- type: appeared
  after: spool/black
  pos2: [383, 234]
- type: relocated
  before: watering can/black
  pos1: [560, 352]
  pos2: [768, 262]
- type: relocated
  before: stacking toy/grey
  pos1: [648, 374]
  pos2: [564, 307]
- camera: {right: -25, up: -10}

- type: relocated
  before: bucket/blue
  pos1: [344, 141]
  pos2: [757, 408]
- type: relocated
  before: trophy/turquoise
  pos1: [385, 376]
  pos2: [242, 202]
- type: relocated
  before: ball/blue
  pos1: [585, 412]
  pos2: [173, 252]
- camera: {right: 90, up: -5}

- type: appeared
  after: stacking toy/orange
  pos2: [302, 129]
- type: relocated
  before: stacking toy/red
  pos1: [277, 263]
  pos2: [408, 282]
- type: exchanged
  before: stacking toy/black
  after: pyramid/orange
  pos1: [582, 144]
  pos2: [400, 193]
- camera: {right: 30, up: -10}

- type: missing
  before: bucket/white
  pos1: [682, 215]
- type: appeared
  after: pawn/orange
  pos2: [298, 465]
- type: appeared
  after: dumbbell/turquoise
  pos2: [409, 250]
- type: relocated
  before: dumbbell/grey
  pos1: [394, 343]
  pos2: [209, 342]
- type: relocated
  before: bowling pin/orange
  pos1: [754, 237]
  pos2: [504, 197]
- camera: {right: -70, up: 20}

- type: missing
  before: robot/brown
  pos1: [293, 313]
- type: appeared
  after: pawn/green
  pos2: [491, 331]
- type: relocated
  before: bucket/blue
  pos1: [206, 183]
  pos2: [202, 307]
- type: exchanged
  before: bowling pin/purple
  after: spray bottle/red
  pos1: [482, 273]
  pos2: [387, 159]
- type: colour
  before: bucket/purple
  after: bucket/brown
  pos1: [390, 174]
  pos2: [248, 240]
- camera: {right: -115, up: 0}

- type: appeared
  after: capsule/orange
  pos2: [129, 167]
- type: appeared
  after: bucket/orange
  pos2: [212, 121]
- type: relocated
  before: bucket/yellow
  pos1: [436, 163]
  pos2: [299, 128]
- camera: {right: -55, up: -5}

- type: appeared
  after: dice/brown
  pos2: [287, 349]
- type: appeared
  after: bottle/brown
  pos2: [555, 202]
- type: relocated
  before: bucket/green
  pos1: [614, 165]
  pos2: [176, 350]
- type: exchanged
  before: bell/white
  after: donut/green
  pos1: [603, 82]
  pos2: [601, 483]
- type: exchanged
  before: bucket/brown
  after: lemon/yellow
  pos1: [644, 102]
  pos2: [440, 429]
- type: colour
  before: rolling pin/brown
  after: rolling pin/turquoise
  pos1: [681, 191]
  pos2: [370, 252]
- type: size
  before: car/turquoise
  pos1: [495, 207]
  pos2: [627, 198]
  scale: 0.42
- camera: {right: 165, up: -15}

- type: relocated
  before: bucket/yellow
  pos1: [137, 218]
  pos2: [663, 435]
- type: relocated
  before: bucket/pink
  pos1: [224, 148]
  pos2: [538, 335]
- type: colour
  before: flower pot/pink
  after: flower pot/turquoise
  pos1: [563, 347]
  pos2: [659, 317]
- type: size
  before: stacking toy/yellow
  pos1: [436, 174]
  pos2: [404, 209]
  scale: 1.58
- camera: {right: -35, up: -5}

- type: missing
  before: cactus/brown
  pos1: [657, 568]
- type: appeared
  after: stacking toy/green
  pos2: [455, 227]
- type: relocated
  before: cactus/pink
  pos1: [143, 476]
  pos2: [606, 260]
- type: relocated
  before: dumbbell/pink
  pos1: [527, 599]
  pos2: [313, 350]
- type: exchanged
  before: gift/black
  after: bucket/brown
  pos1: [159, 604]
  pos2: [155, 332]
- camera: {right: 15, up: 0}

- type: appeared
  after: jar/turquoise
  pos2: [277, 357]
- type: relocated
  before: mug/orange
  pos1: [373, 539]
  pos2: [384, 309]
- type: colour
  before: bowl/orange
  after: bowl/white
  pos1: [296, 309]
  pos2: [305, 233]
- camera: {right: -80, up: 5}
····················
Show the lines of the listing above with "purple".

  before: bowling pin/purple
  before: bucket/purple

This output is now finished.